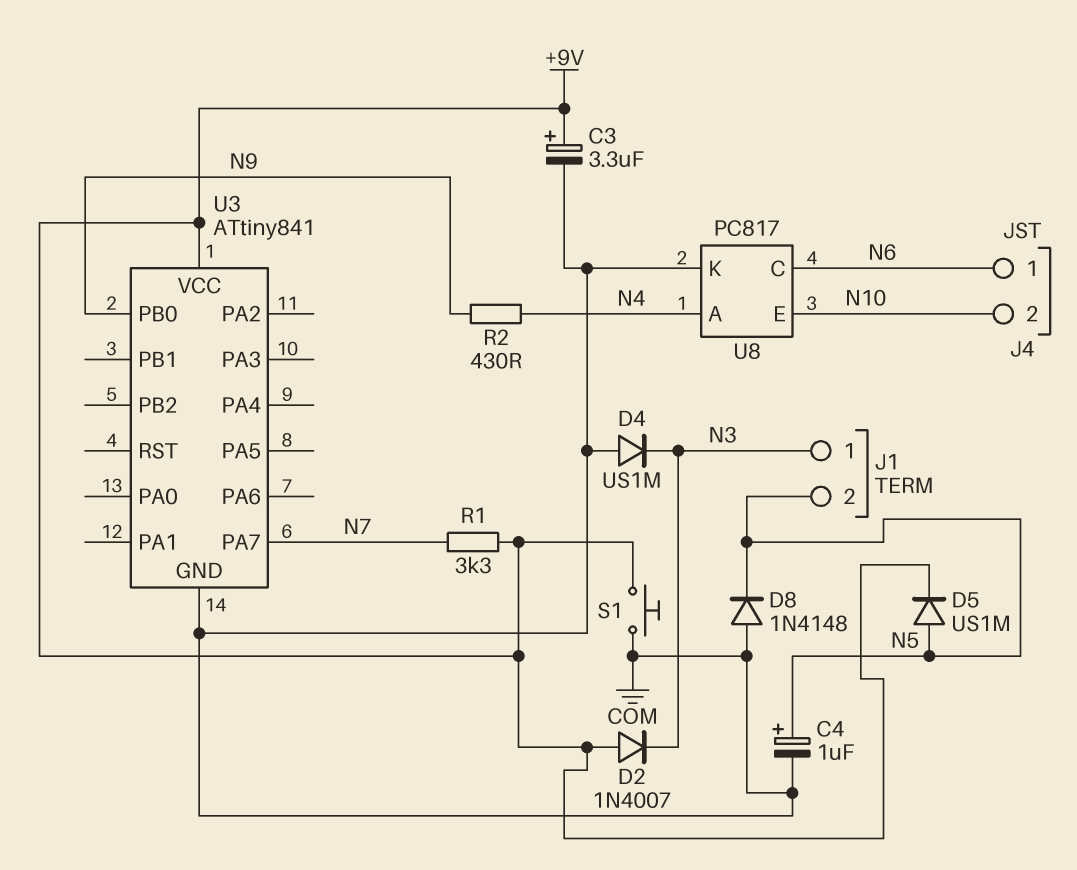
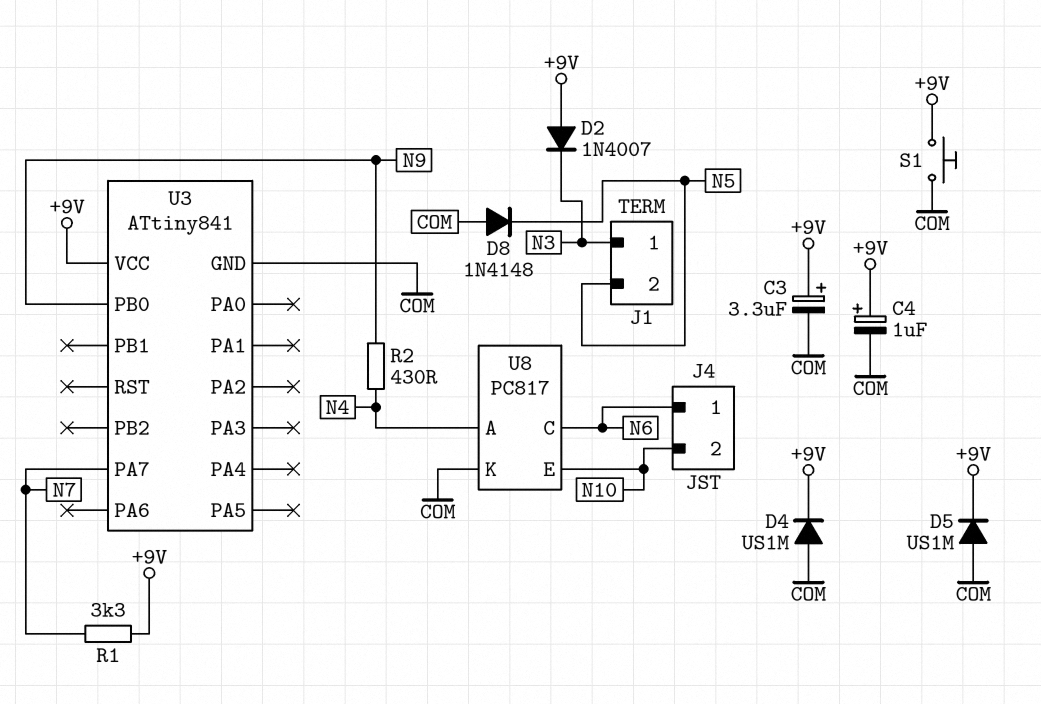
C4: 1uF (plus N5, minus COM) -> 1uF (plus +9V, minus COM)
D4: diode US1M (A COM, K N3) -> diode US1M (A COM, K +9V)
D5: diode US1M (A N5, K +9V) -> diode US1M (A COM, K +9V)

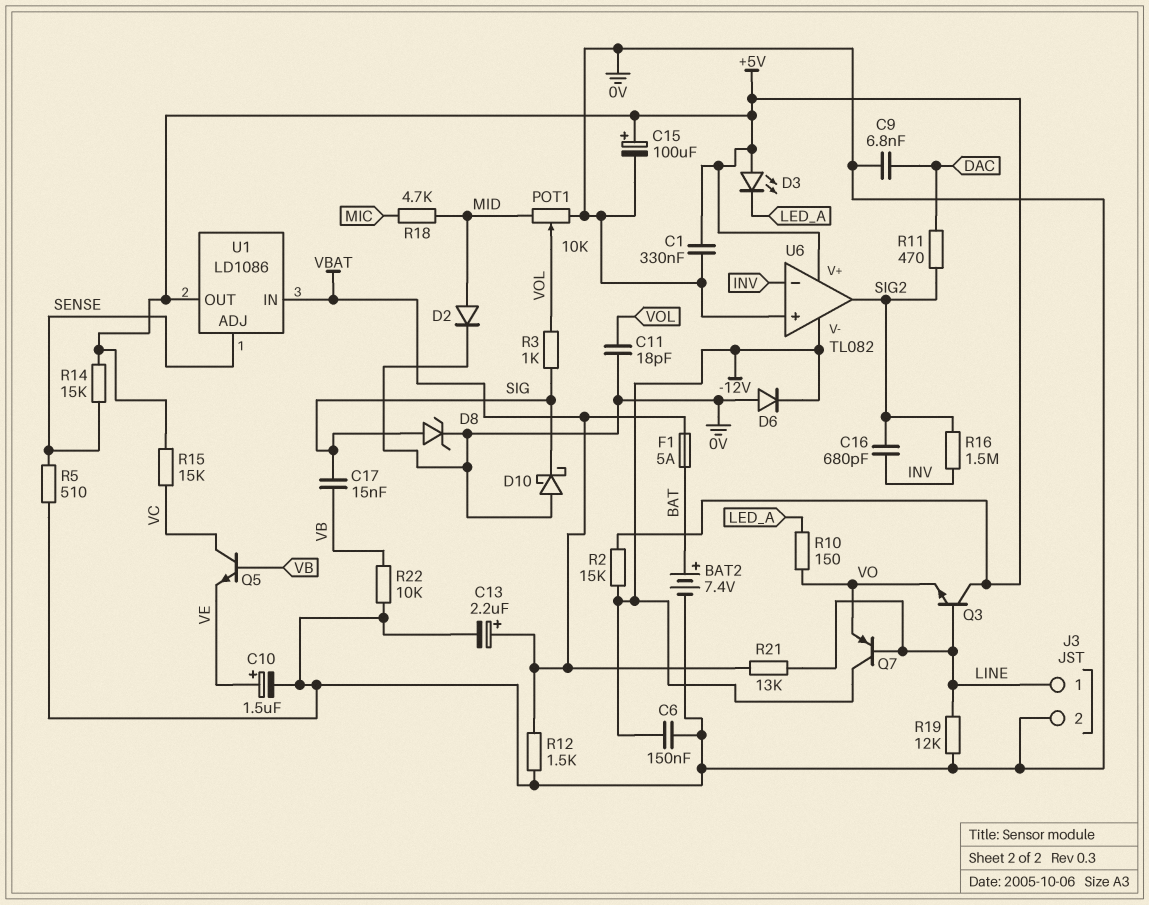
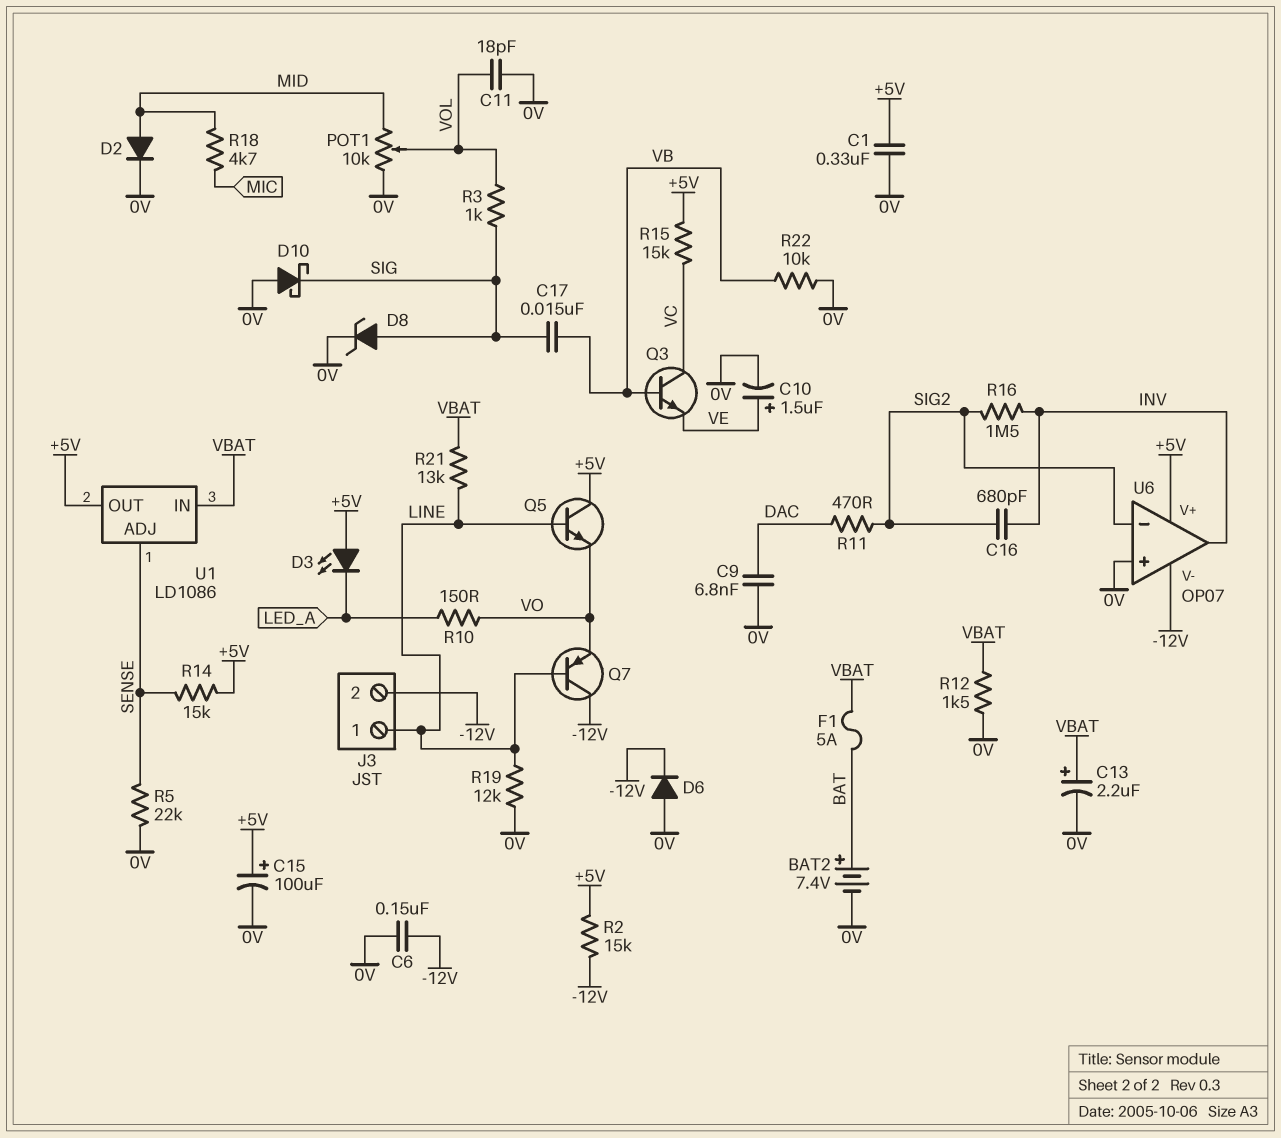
J3 pin 2: 0V -> -12V
Q3: NPN (B LINE, C +5V, E VO) -> NPN (B VB, C VC, E VE)
Q5: NPN (B VB, C VC, E VE) -> NPN (B LINE, C +5V, E VO)
R5: 510 (0V, SENSE) -> 22k (0V, SENSE)
U6: TL082 -> OP07
U6 pin in-: INV -> SIG2
U6 pin out: SIG2 -> INV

------------

### [Action item]
Restate the listing word for word. Pictures do not belong in the copy.

### [Solution]
C4: 1uF (plus N5, minus COM) -> 1uF (plus +9V, minus COM)
D4: diode US1M (A COM, K N3) -> diode US1M (A COM, K +9V)
D5: diode US1M (A N5, K +9V) -> diode US1M (A COM, K +9V)

J3 pin 2: 0V -> -12V
Q3: NPN (B LINE, C +5V, E VO) -> NPN (B VB, C VC, E VE)
Q5: NPN (B VB, C VC, E VE) -> NPN (B LINE, C +5V, E VO)
R5: 510 (0V, SENSE) -> 22k (0V, SENSE)
U6: TL082 -> OP07
U6 pin in-: INV -> SIG2
U6 pin out: SIG2 -> INV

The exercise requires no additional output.